● **Try it**
With the pictures left out, restate exactly the part below that opens with the line containing "LIGHT pin VCC: 5V -> 3V3" and closes with the line containing "MIC: KY-038 -> MAX9814".

● **Records for processing**
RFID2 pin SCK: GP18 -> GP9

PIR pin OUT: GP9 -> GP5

...

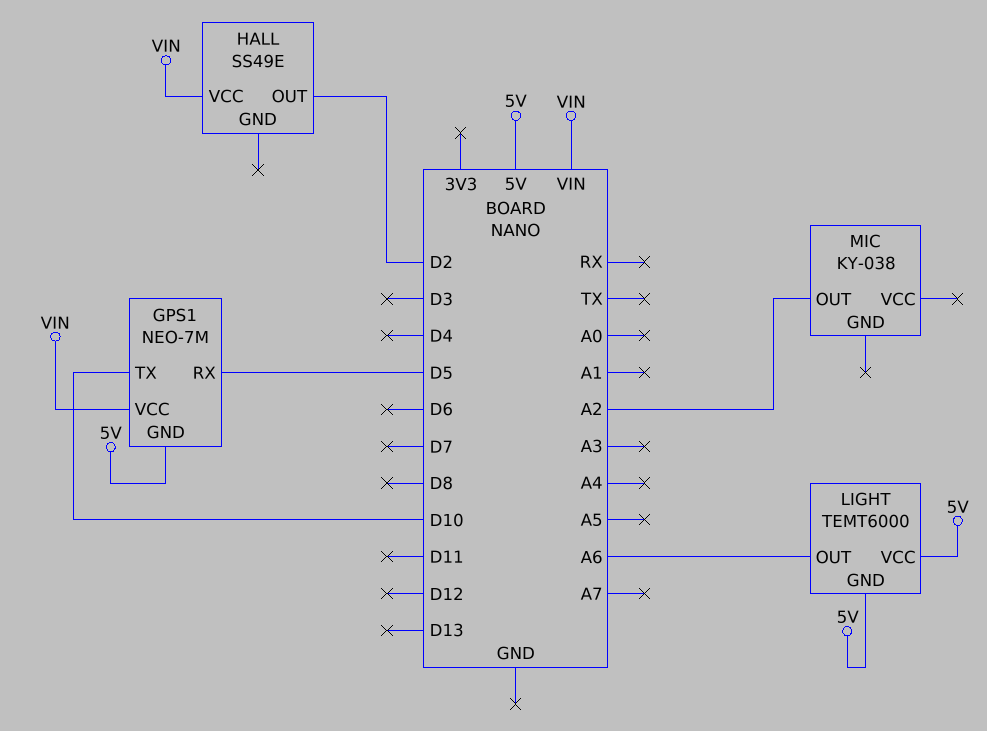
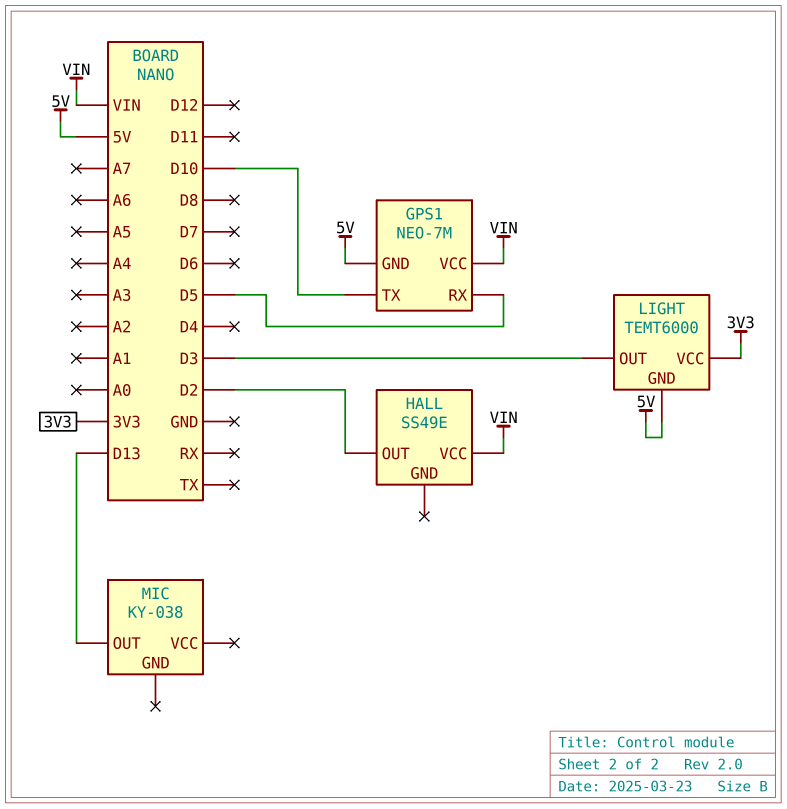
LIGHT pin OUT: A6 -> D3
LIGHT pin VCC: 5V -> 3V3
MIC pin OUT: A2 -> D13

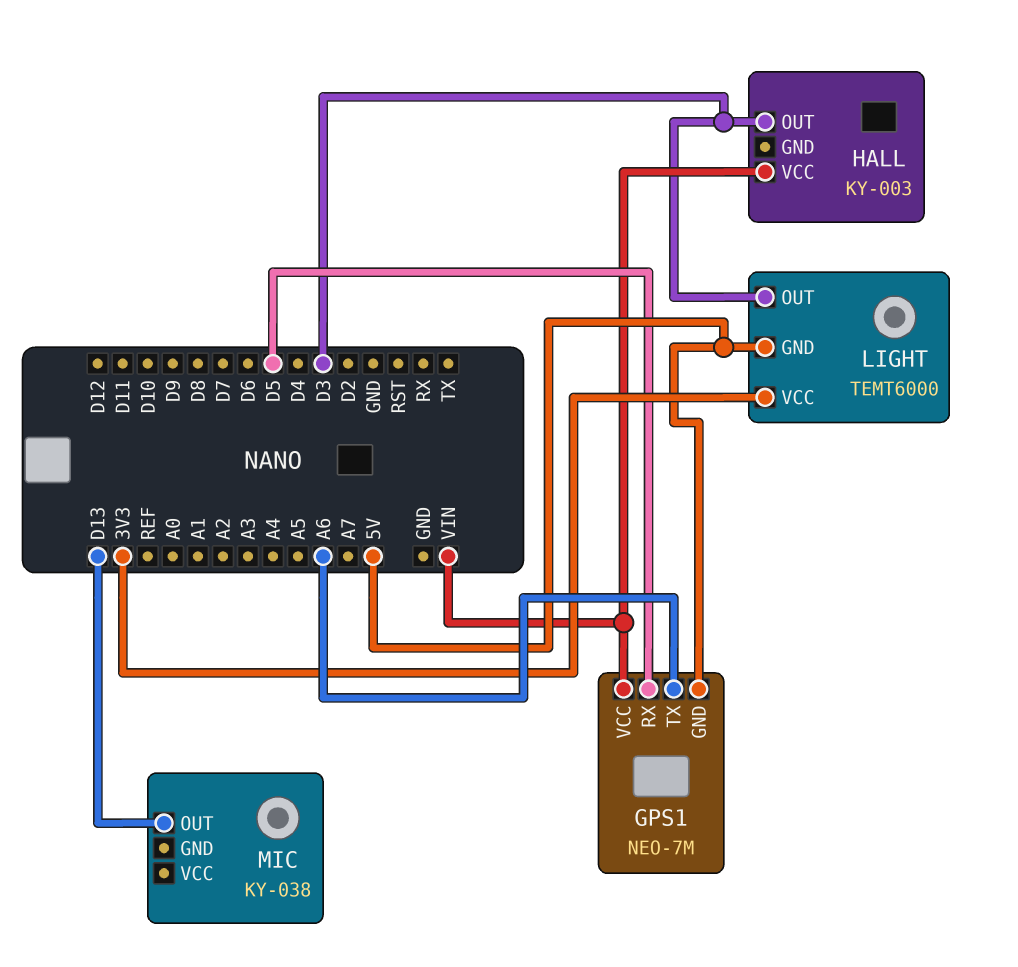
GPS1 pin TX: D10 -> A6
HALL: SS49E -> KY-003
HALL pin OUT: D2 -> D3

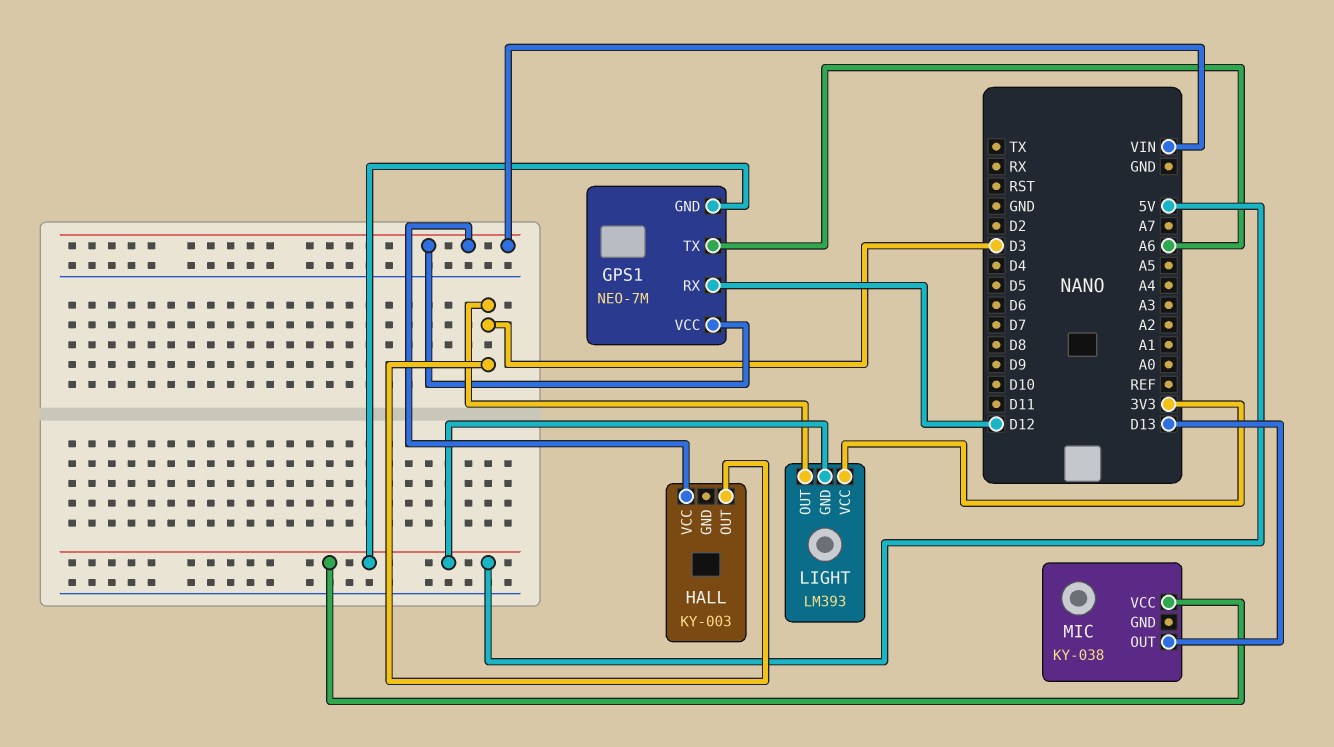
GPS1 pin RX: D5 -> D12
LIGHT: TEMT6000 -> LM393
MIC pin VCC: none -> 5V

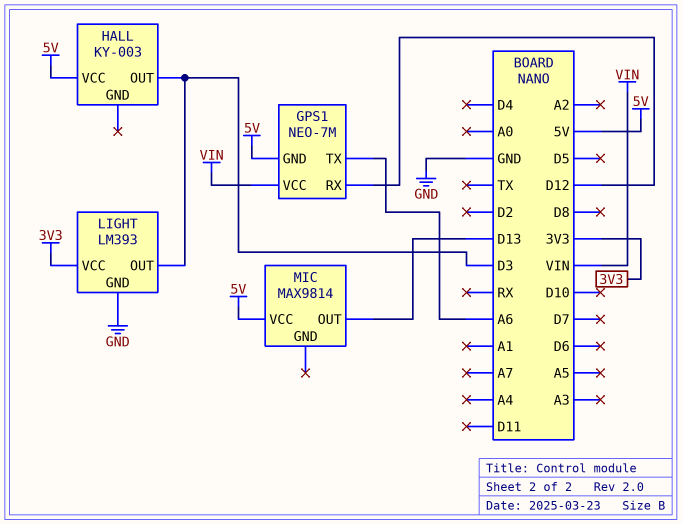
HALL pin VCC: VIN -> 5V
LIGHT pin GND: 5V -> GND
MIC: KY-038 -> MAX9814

● **Solution to the exercise**
LIGHT pin VCC: 5V -> 3V3
MIC pin OUT: A2 -> D13

GPS1 pin TX: D10 -> A6
HALL: SS49E -> KY-003
HALL pin OUT: D2 -> D3

GPS1 pin RX: D5 -> D12
LIGHT: TEMT6000 -> LM393
MIC pin VCC: none -> 5V

HALL pin VCC: VIN -> 5V
LIGHT pin GND: 5V -> GND
MIC: KY-038 -> MAX9814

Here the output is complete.